WORK ORDER – The lines below starting at the line containing "purple brick B2:E2 level 2 -> none" and ending at the line containing "none -> white round brick E8:F9 level 1" are to be repeated exactly, with both ends kept and nothing else added.

MATERIAL SHOWN –

━━━━━━━━━━━━━━━━━━━━━━━━━━━━━━

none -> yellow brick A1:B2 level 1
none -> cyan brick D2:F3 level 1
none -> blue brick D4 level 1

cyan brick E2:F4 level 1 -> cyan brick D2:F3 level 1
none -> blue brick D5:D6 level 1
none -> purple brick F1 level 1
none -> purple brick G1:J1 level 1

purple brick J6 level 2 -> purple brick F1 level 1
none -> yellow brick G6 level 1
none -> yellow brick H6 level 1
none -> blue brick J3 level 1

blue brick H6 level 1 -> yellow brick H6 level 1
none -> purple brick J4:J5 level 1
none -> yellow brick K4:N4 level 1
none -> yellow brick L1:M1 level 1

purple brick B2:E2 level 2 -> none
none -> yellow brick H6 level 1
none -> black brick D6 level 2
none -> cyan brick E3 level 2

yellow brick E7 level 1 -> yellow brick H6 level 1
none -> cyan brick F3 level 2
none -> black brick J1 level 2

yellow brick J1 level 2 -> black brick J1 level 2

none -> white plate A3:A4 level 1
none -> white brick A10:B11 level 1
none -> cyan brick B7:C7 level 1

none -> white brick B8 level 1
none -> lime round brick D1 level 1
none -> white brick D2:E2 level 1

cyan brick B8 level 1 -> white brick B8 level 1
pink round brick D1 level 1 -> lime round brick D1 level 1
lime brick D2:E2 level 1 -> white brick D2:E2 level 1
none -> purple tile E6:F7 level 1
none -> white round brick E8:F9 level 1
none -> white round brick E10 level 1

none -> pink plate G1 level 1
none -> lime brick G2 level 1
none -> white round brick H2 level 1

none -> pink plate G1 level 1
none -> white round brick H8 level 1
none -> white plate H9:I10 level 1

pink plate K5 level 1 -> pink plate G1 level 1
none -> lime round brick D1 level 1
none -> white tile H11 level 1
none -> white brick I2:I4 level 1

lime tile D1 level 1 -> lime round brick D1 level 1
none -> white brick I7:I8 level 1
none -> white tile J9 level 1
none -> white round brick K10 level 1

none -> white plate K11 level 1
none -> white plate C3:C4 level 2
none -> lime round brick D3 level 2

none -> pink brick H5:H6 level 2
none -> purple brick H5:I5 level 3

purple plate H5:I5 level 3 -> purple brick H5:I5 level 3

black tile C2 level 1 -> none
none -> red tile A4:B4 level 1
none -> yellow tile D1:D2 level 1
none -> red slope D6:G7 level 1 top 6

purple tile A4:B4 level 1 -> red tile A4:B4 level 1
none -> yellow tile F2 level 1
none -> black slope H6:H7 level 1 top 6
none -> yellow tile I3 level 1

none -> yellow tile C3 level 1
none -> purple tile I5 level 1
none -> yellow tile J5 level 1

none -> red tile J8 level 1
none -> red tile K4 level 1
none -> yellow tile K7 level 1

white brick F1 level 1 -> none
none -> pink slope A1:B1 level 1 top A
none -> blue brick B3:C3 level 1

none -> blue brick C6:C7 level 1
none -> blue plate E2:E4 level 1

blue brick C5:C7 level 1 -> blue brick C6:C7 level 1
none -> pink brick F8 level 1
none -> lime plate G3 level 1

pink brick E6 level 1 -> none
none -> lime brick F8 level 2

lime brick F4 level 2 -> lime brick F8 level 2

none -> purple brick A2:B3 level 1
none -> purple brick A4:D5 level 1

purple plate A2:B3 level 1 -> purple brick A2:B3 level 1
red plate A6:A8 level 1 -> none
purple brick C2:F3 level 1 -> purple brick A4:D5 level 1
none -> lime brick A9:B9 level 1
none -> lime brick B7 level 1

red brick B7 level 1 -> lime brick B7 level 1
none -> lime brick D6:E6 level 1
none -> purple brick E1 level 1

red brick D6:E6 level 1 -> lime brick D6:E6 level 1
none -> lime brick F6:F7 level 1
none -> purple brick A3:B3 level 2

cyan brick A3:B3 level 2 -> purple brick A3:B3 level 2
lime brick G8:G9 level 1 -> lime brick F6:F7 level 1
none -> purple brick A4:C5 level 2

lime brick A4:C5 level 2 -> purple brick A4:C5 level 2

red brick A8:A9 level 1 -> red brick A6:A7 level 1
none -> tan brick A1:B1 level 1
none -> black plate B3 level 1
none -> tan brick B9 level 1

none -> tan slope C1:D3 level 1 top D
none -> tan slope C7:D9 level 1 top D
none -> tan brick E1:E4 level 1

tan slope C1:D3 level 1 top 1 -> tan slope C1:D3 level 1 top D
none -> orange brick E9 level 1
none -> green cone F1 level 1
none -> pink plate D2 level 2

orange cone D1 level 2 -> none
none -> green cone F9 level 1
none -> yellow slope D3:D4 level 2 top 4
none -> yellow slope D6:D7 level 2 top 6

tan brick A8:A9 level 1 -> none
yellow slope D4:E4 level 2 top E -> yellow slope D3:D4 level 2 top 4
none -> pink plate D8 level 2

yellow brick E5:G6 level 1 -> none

━━━━━━━━━━━━━━━━━━━━━━━━━━━━━━

ANSWER TO THE PROBLEM –
purple brick B2:E2 level 2 -> none
none -> yellow brick H6 level 1
none -> black brick D6 level 2
none -> cyan brick E3 level 2

yellow brick E7 level 1 -> yellow brick H6 level 1
none -> cyan brick F3 level 2
none -> black brick J1 level 2

yellow brick J1 level 2 -> black brick J1 level 2

none -> white plate A3:A4 level 1
none -> white brick A10:B11 level 1
none -> cyan brick B7:C7 level 1

none -> white brick B8 level 1
none -> lime round brick D1 level 1
none -> white brick D2:E2 level 1

cyan brick B8 level 1 -> white brick B8 level 1
pink round brick D1 level 1 -> lime round brick D1 level 1
lime brick D2:E2 level 1 -> white brick D2:E2 level 1
none -> purple tile E6:F7 level 1
none -> white round brick E8:F9 level 1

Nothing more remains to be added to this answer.